--- START ---
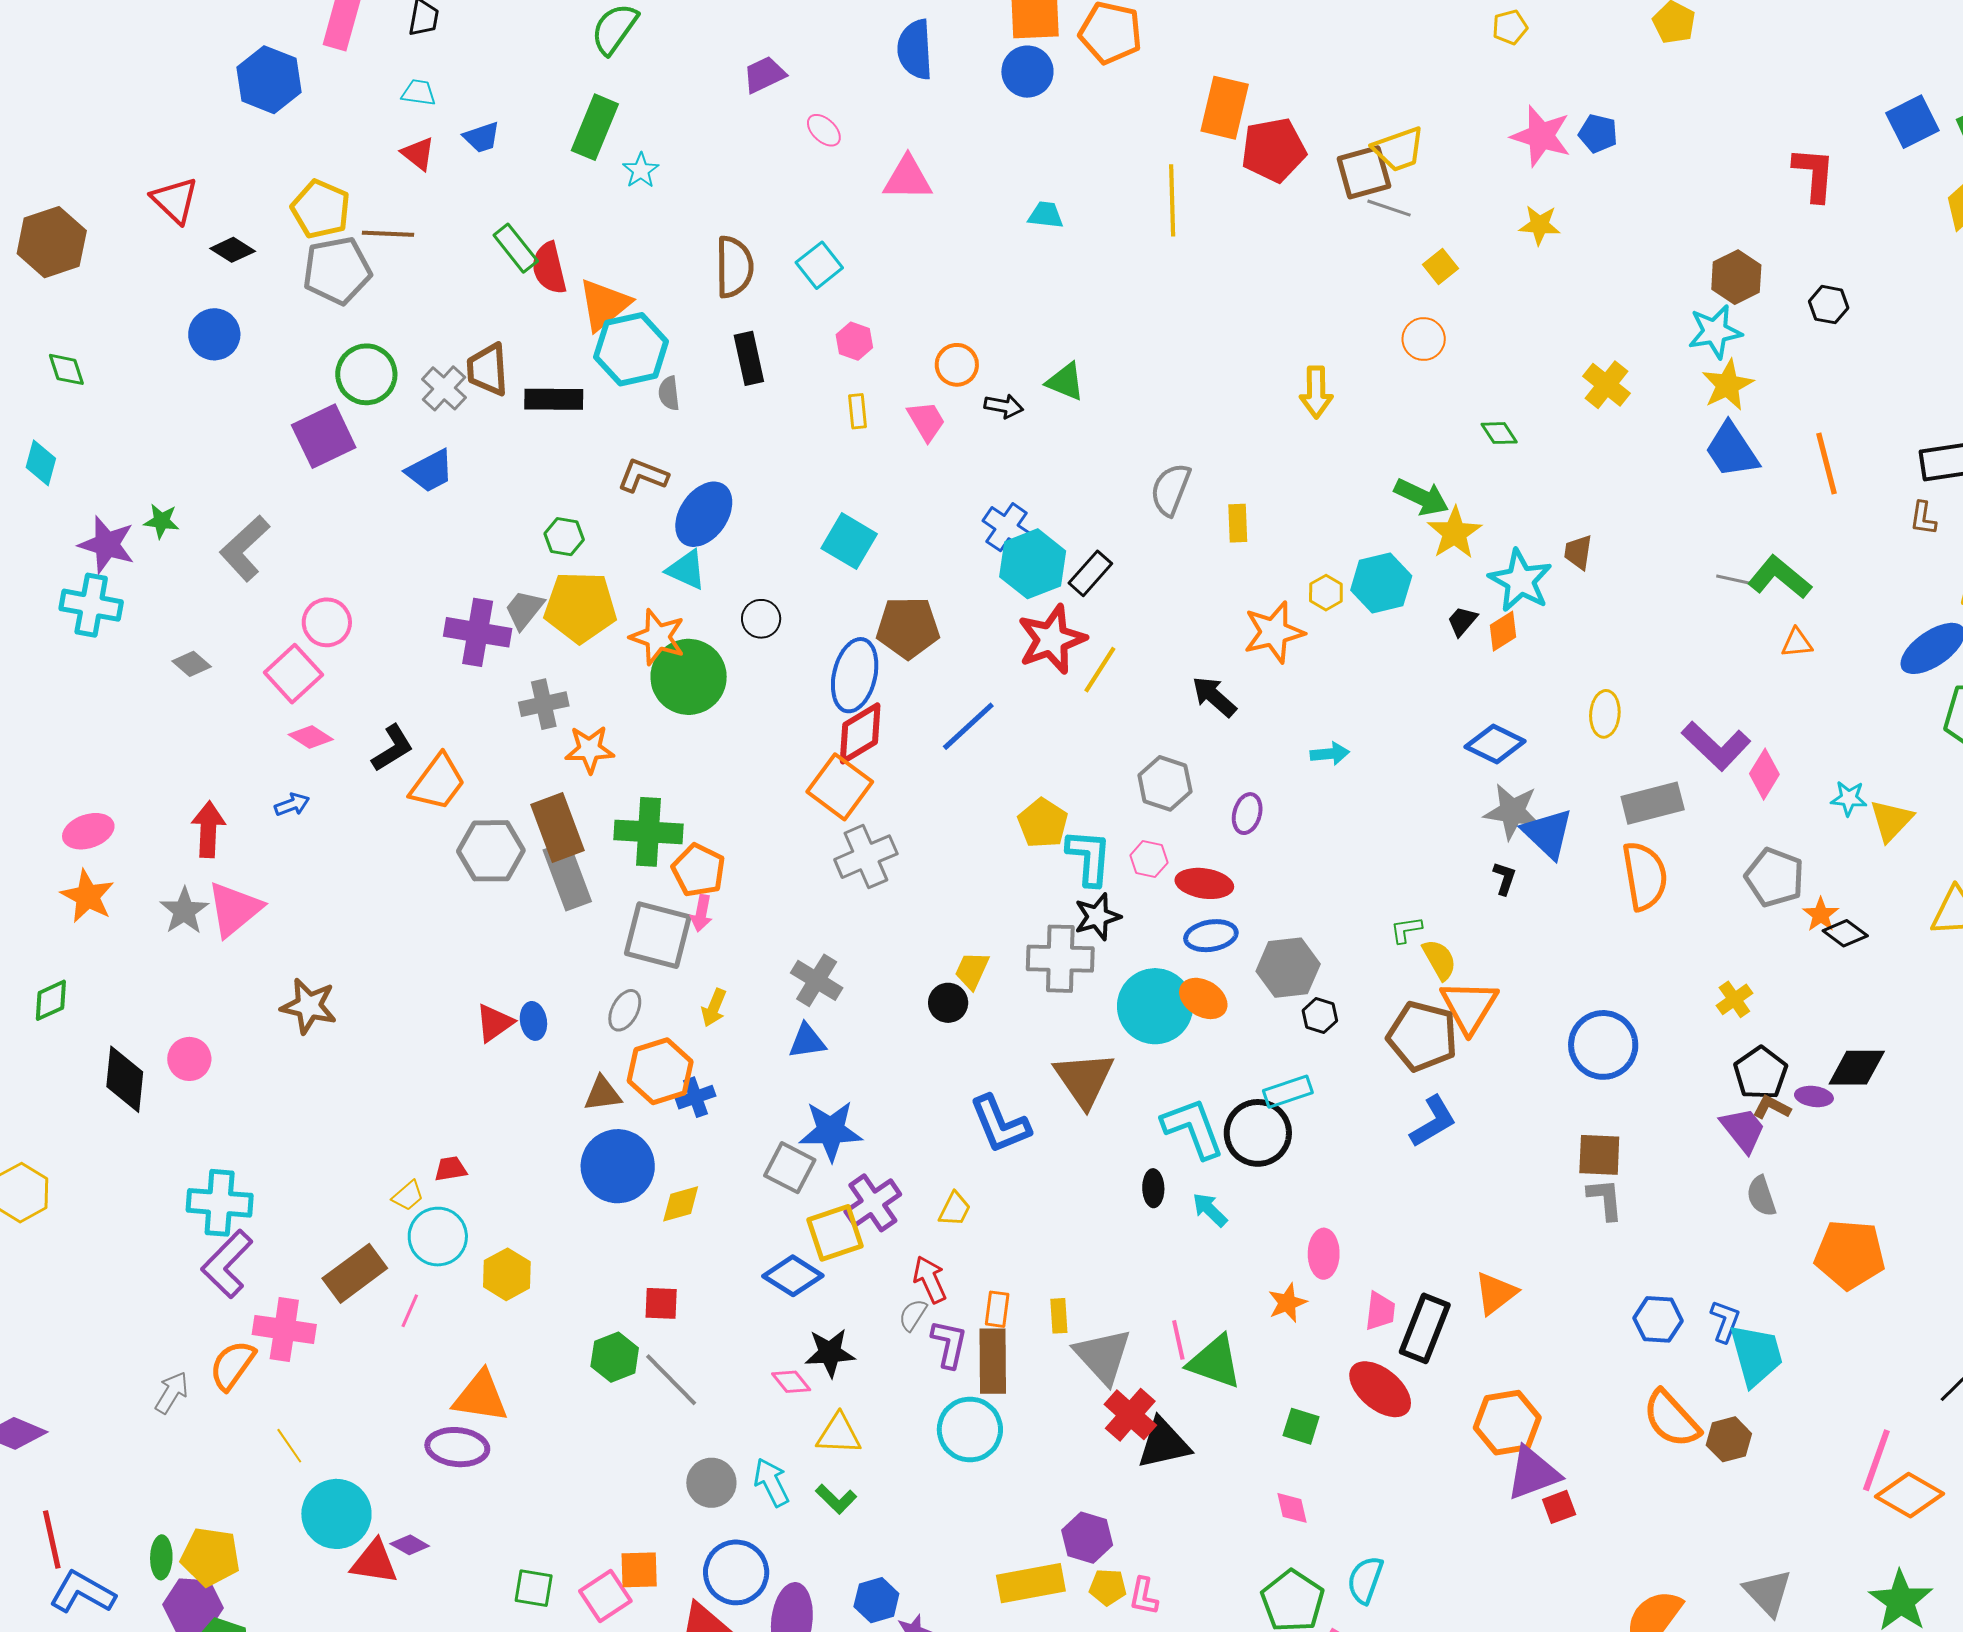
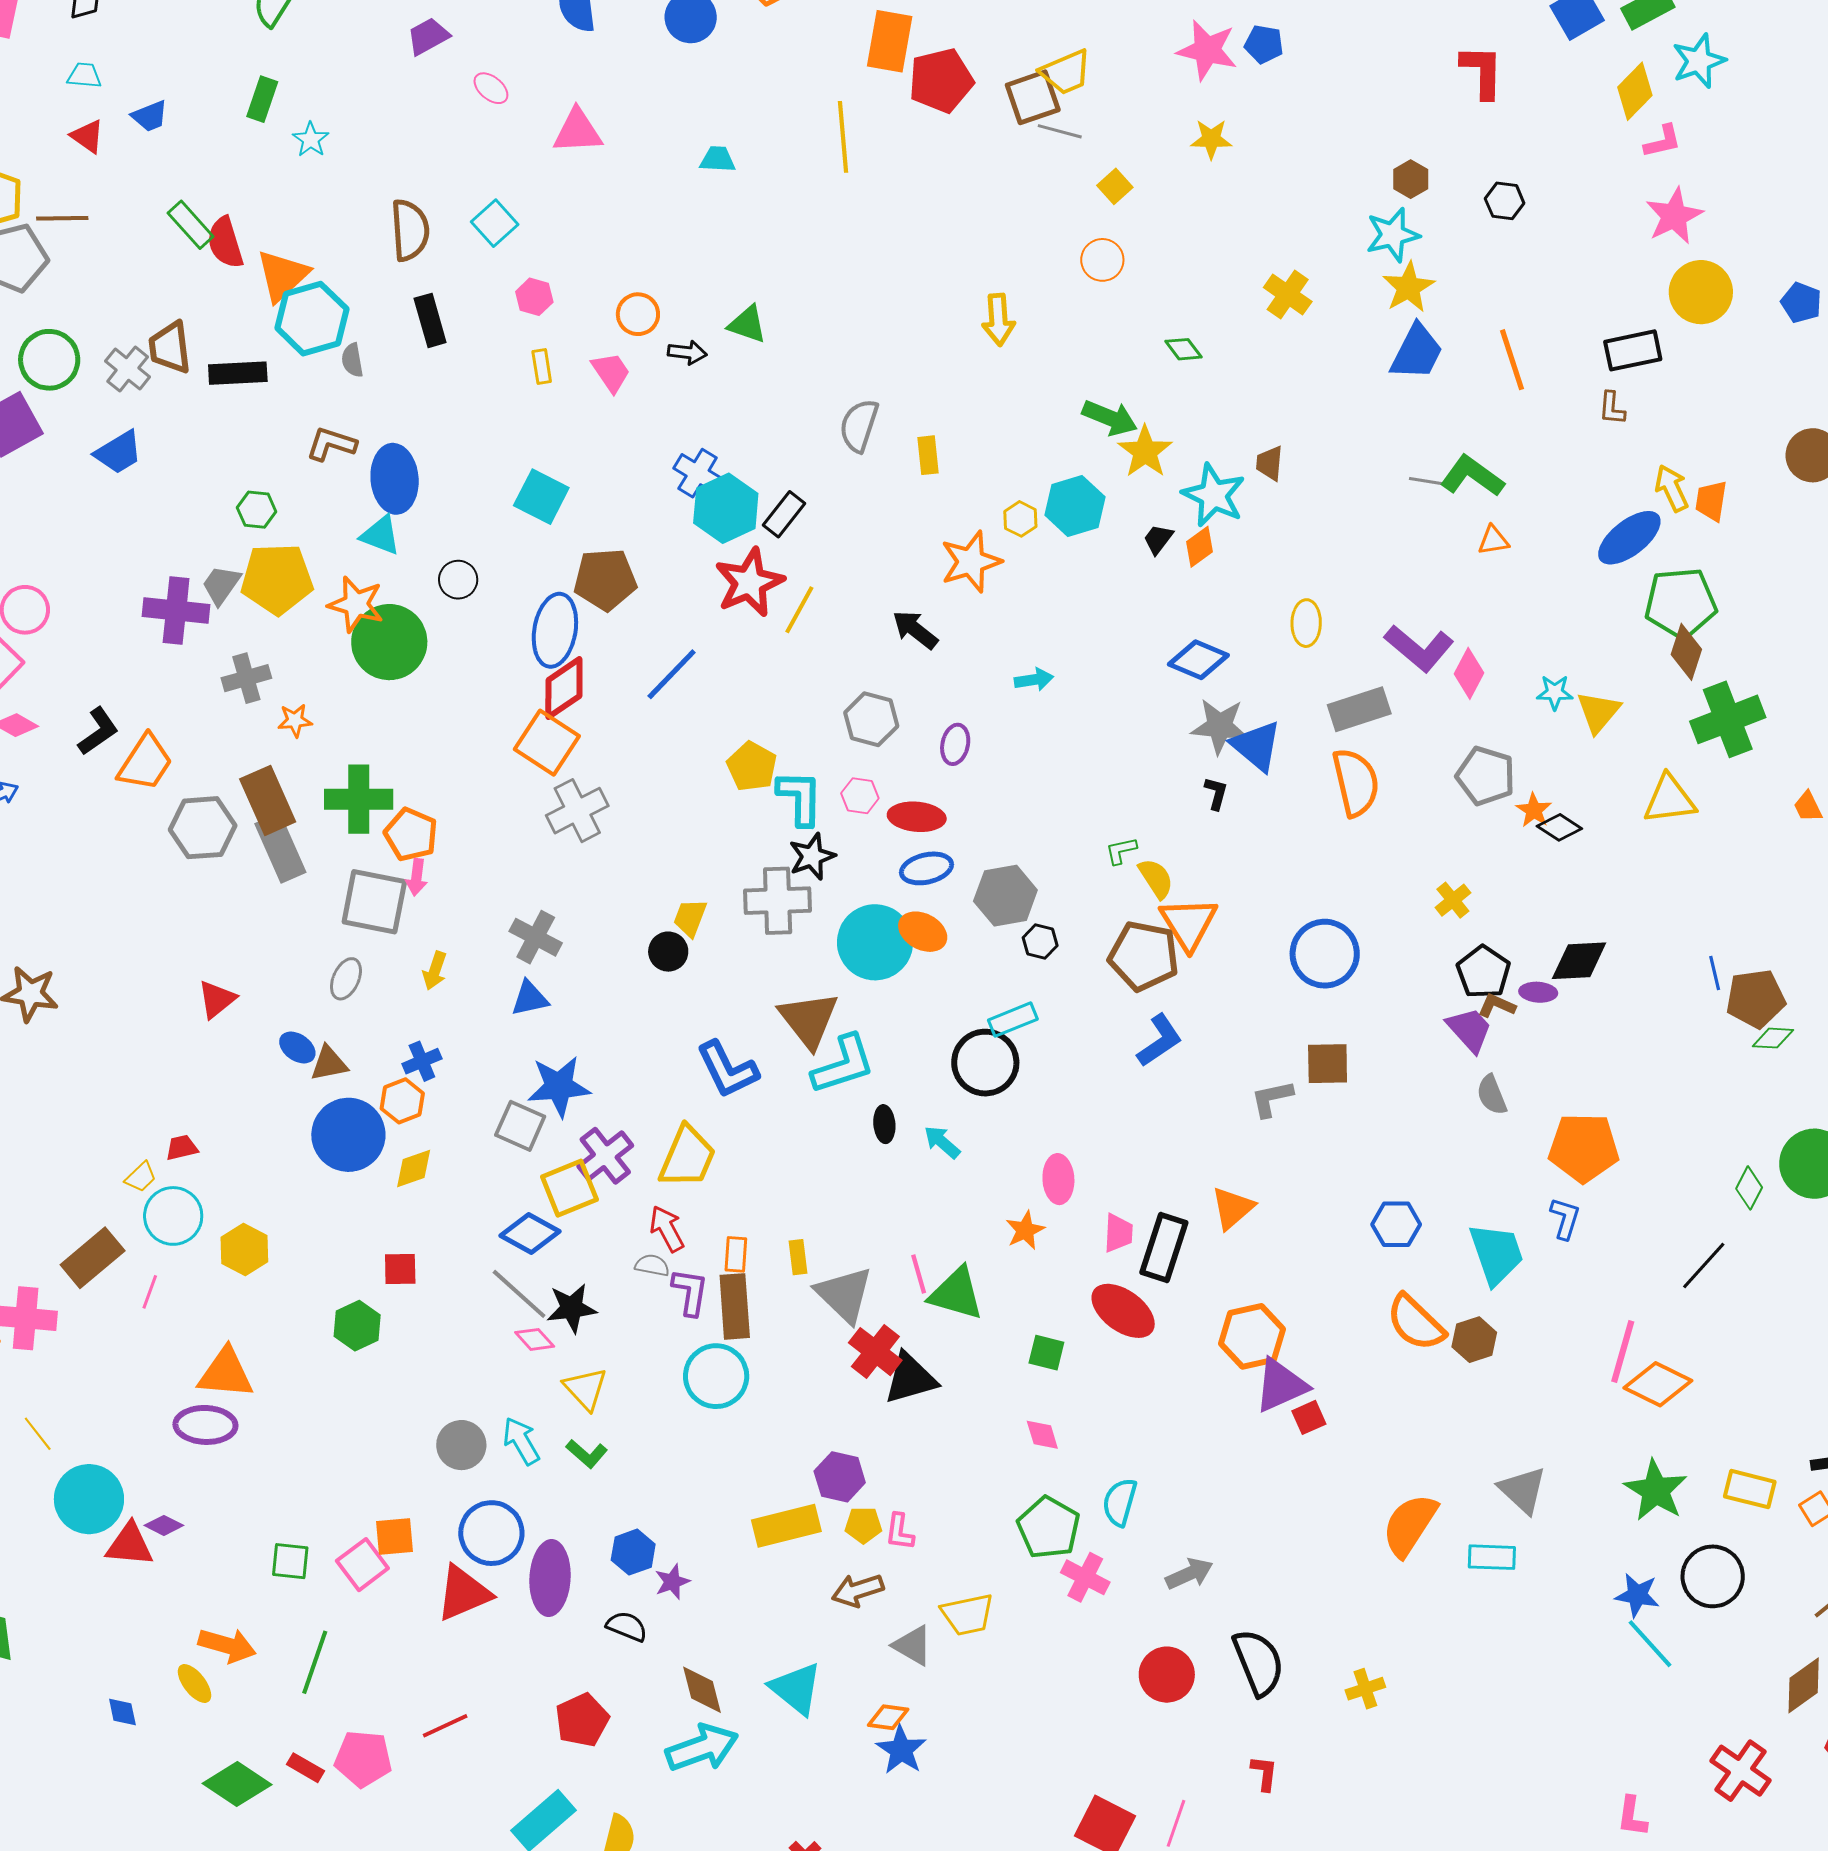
green rectangle: (595, 127) -> (262, 99), size x0.7
brown hexagon: (1736, 277) -> (1411, 179), size x0.7
blue trapezoid: (1732, 450) -> (1417, 352), turned -116
blue ellipse: (704, 514) -> (395, 479), turned -36
orange star: (590, 749) -> (295, 720), size x0.7
blue ellipse: (533, 1021) -> (297, 1048), moved, turned -42
orange hexagon: (660, 1071) -> (402, 1101), moved, size x0.7
cyan L-shape: (1193, 1128) -> (843, 1064), moved, turned 96
gray L-shape: (1605, 1199) -> (1272, 1099), moved, turned -93
yellow trapezoid: (955, 1209) -> (687, 1157), size x1.8
gray semicircle: (913, 1315) -> (652, 1265), turned 72
blue L-shape: (1725, 1321) -> (1565, 1218), moved
gray line: (671, 1380) -> (519, 1294), moved
yellow triangle: (839, 1434) -> (585, 1389), turned 48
--- END ---
Please leave the images out and retype the rest of the material exactly.

» **Task result**
green rectangle: (595, 127) -> (262, 99), size x0.7
brown hexagon: (1736, 277) -> (1411, 179), size x0.7
blue trapezoid: (1732, 450) -> (1417, 352), turned -116
blue ellipse: (704, 514) -> (395, 479), turned -36
orange star: (590, 749) -> (295, 720), size x0.7
blue ellipse: (533, 1021) -> (297, 1048), moved, turned -42
orange hexagon: (660, 1071) -> (402, 1101), moved, size x0.7
cyan L-shape: (1193, 1128) -> (843, 1064), moved, turned 96
gray L-shape: (1605, 1199) -> (1272, 1099), moved, turned -93
yellow trapezoid: (955, 1209) -> (687, 1157), size x1.8
gray semicircle: (913, 1315) -> (652, 1265), turned 72
blue L-shape: (1725, 1321) -> (1565, 1218), moved
gray line: (671, 1380) -> (519, 1294), moved
yellow triangle: (839, 1434) -> (585, 1389), turned 48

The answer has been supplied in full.